次の行をすべて書き直しなさい。その際、「top-left」を「upper-left」に置き換え、それ以外は変えず、画像は答えに含めないこと。

データ一覧:
====================
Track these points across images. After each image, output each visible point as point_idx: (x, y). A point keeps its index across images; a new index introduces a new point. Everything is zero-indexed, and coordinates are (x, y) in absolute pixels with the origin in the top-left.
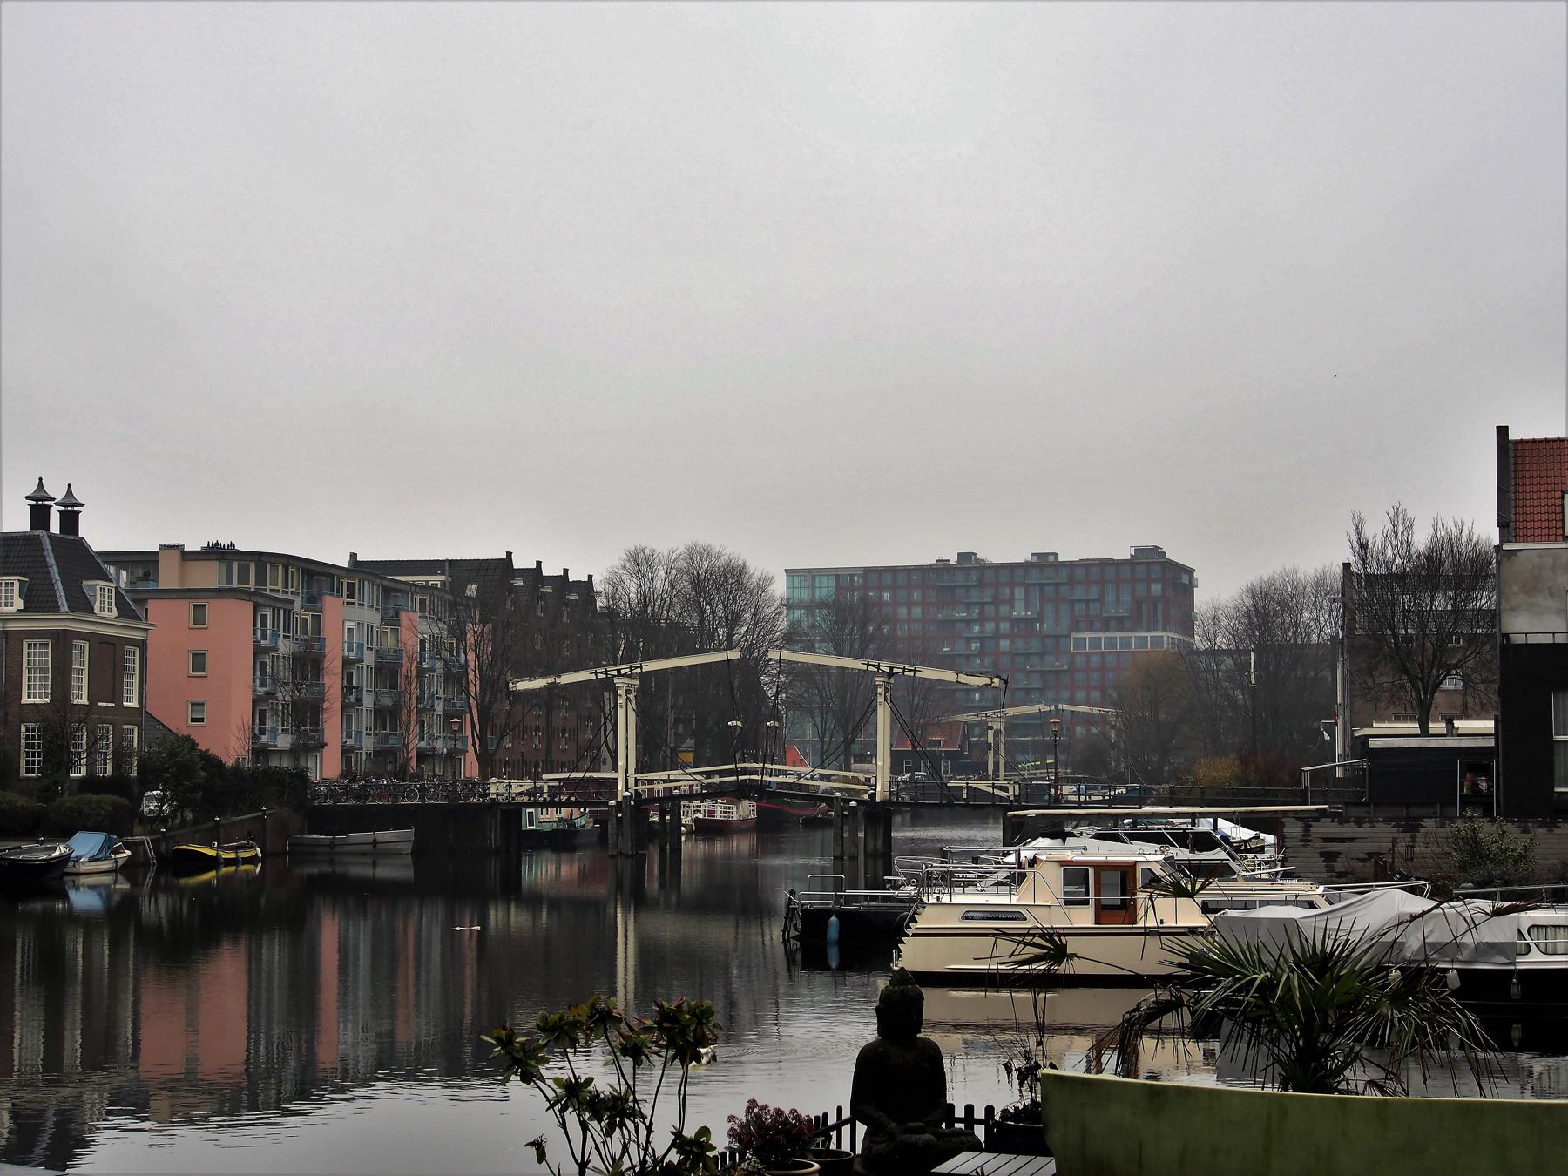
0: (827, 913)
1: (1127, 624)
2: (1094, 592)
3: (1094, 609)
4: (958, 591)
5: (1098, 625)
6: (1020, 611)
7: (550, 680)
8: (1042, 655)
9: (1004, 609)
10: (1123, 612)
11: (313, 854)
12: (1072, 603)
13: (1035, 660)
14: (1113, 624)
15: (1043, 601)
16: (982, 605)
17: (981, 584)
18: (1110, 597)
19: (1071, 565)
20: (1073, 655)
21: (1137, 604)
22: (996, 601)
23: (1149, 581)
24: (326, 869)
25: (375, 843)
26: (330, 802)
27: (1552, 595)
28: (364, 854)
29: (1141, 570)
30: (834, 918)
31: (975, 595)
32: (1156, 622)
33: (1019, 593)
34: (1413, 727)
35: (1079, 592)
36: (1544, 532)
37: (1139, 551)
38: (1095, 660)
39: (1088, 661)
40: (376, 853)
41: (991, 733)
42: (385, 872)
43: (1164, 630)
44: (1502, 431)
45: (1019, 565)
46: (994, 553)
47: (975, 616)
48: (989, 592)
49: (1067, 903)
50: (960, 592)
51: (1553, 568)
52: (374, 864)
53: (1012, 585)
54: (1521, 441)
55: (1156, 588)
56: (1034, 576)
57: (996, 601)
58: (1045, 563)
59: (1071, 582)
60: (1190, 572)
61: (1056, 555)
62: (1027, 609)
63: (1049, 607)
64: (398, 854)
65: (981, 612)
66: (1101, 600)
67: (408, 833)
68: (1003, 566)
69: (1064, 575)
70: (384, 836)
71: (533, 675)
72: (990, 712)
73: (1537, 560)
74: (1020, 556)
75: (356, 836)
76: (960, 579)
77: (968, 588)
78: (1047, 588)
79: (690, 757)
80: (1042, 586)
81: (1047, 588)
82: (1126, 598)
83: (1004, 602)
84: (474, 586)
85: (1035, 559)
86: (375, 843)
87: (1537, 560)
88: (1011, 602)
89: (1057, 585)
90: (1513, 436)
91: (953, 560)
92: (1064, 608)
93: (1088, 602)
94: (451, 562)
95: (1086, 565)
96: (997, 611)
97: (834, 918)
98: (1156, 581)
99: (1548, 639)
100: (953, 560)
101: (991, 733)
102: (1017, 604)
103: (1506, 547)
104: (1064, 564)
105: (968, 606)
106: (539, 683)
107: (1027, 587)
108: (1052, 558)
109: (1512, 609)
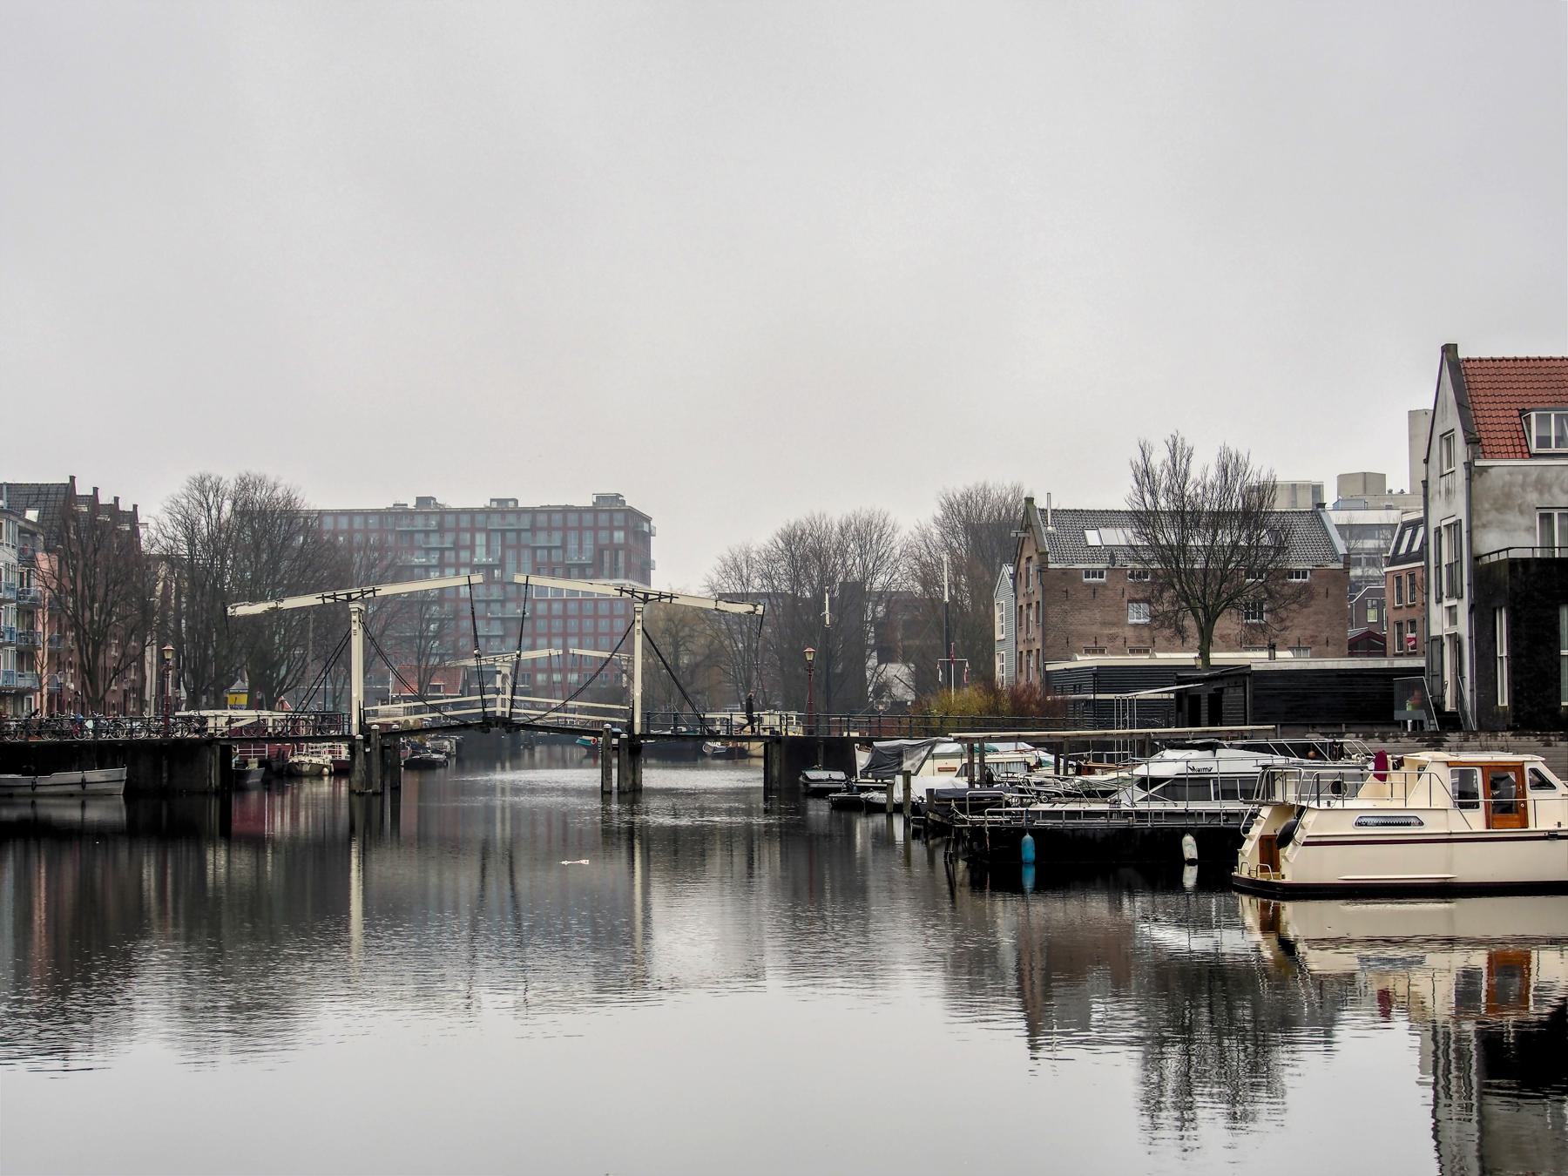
0: (1021, 832)
1: (589, 571)
2: (556, 540)
3: (557, 556)
4: (417, 536)
5: (560, 571)
6: (481, 557)
7: (272, 604)
8: (503, 602)
9: (464, 555)
10: (585, 559)
11: (11, 795)
12: (535, 549)
13: (496, 607)
14: (575, 571)
15: (504, 546)
16: (442, 550)
17: (441, 530)
18: (573, 545)
19: (533, 512)
20: (535, 602)
21: (599, 551)
22: (457, 547)
23: (612, 529)
24: (26, 812)
25: (83, 783)
26: (143, 735)
27: (1521, 512)
28: (71, 795)
29: (603, 518)
30: (1028, 837)
31: (434, 541)
32: (616, 570)
33: (480, 539)
34: (1265, 654)
35: (541, 539)
36: (1511, 449)
37: (601, 498)
38: (557, 608)
39: (550, 608)
40: (85, 795)
41: (499, 677)
42: (95, 814)
43: (626, 577)
44: (1449, 350)
45: (481, 511)
46: (454, 498)
47: (434, 562)
48: (448, 540)
49: (1462, 806)
50: (419, 537)
51: (1523, 486)
52: (83, 806)
53: (473, 530)
54: (1468, 360)
55: (619, 536)
56: (496, 521)
57: (457, 547)
58: (503, 508)
59: (533, 529)
60: (648, 520)
61: (516, 501)
62: (488, 553)
63: (510, 554)
64: (109, 795)
65: (442, 558)
66: (563, 547)
67: (121, 773)
68: (464, 511)
69: (526, 522)
70: (95, 776)
71: (254, 599)
72: (498, 657)
73: (1507, 478)
74: (481, 502)
75: (58, 777)
76: (419, 523)
77: (427, 533)
78: (508, 535)
79: (244, 699)
80: (503, 532)
81: (508, 535)
82: (588, 544)
83: (465, 548)
84: (36, 513)
85: (495, 505)
86: (83, 783)
87: (1507, 478)
88: (472, 548)
89: (519, 531)
90: (1462, 355)
91: (411, 505)
92: (526, 554)
93: (549, 549)
94: (9, 486)
95: (549, 511)
96: (457, 556)
97: (1028, 837)
98: (619, 528)
99: (1528, 554)
100: (411, 505)
101: (499, 677)
102: (478, 550)
103: (1477, 463)
104: (525, 511)
105: (428, 551)
106: (259, 608)
107: (489, 532)
108: (511, 504)
109: (1484, 526)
====================
この課題の解答:
Track these points across images. After each image, output each visible point as point_idx: (x, y). A point keeps its index across images; a new index introduces a new point. Everything is zero-indexed, and coordinates are (x, y) in absolute pixels with the origin in the upper-left.
0: (827, 913)
1: (1127, 624)
2: (1094, 592)
3: (1094, 609)
4: (958, 591)
5: (1098, 625)
6: (1020, 611)
7: (550, 680)
8: (1042, 655)
9: (1004, 609)
10: (1123, 612)
11: (313, 854)
12: (1072, 603)
13: (1035, 660)
14: (1113, 624)
15: (1043, 601)
16: (982, 605)
17: (981, 584)
18: (1110, 597)
19: (1071, 565)
20: (1073, 655)
21: (1137, 604)
22: (996, 601)
23: (1149, 581)
24: (326, 869)
25: (375, 843)
26: (330, 802)
27: (1552, 595)
28: (364, 854)
29: (1141, 570)
30: (834, 918)
31: (975, 595)
32: (1156, 622)
33: (1019, 593)
34: (1413, 727)
35: (1079, 592)
36: (1544, 532)
37: (1139, 551)
38: (1095, 660)
39: (1088, 661)
40: (376, 853)
41: (991, 733)
42: (385, 872)
43: (1164, 630)
44: (1502, 431)
45: (1019, 565)
46: (994, 553)
47: (975, 616)
48: (989, 592)
49: (1067, 903)
50: (960, 592)
51: (1553, 568)
52: (374, 864)
53: (1012, 585)
54: (1521, 441)
55: (1156, 588)
56: (1034, 576)
57: (996, 601)
58: (1045, 563)
59: (1071, 582)
60: (1190, 572)
61: (1056, 555)
62: (1027, 609)
63: (1049, 607)
64: (398, 854)
65: (981, 612)
66: (1101, 600)
67: (408, 833)
68: (1003, 566)
69: (1064, 575)
70: (384, 836)
71: (533, 675)
72: (990, 712)
73: (1537, 560)
74: (1020, 556)
75: (356, 836)
76: (960, 579)
77: (968, 588)
78: (1047, 588)
79: (690, 757)
80: (1042, 586)
81: (1047, 588)
82: (1126, 598)
83: (1004, 602)
84: (474, 586)
85: (1035, 559)
86: (375, 843)
87: (1537, 560)
88: (1011, 602)
89: (1057, 585)
90: (1513, 436)
91: (953, 560)
92: (1064, 608)
93: (1088, 602)
94: (451, 562)
95: (1086, 565)
96: (997, 611)
97: (834, 918)
98: (1156, 581)
99: (1548, 639)
100: (953, 560)
101: (991, 733)
102: (1017, 604)
103: (1506, 547)
104: (1064, 564)
105: (968, 606)
106: (539, 683)
107: (1027, 587)
108: (1052, 558)
109: (1512, 609)
0: (1021, 832)
1: (589, 571)
2: (556, 540)
3: (557, 556)
4: (417, 536)
5: (560, 571)
6: (481, 557)
7: (272, 604)
8: (503, 602)
9: (464, 555)
10: (585, 559)
11: (11, 795)
12: (535, 549)
13: (496, 607)
14: (575, 571)
15: (504, 546)
16: (442, 550)
17: (441, 530)
18: (573, 545)
19: (533, 512)
20: (535, 602)
21: (599, 551)
22: (457, 547)
23: (612, 529)
24: (26, 812)
25: (83, 783)
26: (143, 735)
27: (1521, 512)
28: (71, 795)
29: (603, 518)
30: (1028, 837)
31: (434, 541)
32: (616, 570)
33: (480, 539)
34: (1265, 654)
35: (541, 539)
36: (1511, 449)
37: (601, 498)
38: (557, 608)
39: (550, 608)
40: (85, 795)
41: (499, 677)
42: (95, 814)
43: (626, 577)
44: (1449, 350)
45: (481, 511)
46: (454, 498)
47: (434, 562)
48: (448, 540)
49: (1462, 806)
50: (419, 537)
51: (1523, 486)
52: (83, 806)
53: (473, 530)
54: (1468, 360)
55: (619, 536)
56: (496, 521)
57: (457, 547)
58: (503, 508)
59: (533, 529)
60: (648, 520)
61: (516, 501)
62: (488, 553)
63: (510, 554)
64: (109, 795)
65: (442, 558)
66: (563, 547)
67: (121, 773)
68: (464, 511)
69: (526, 522)
70: (95, 776)
71: (254, 599)
72: (498, 657)
73: (1507, 478)
74: (481, 502)
75: (58, 777)
76: (419, 523)
77: (427, 533)
78: (508, 535)
79: (244, 699)
80: (503, 532)
81: (508, 535)
82: (588, 544)
83: (465, 548)
84: (36, 513)
85: (495, 505)
86: (83, 783)
87: (1507, 478)
88: (472, 548)
89: (519, 531)
90: (1462, 355)
91: (411, 505)
92: (526, 554)
93: (549, 549)
94: (9, 486)
95: (549, 511)
96: (457, 556)
97: (1028, 837)
98: (619, 528)
99: (1528, 554)
100: (411, 505)
101: (499, 677)
102: (478, 550)
103: (1477, 463)
104: (525, 511)
105: (428, 551)
106: (259, 608)
107: (489, 532)
108: (511, 504)
109: (1484, 526)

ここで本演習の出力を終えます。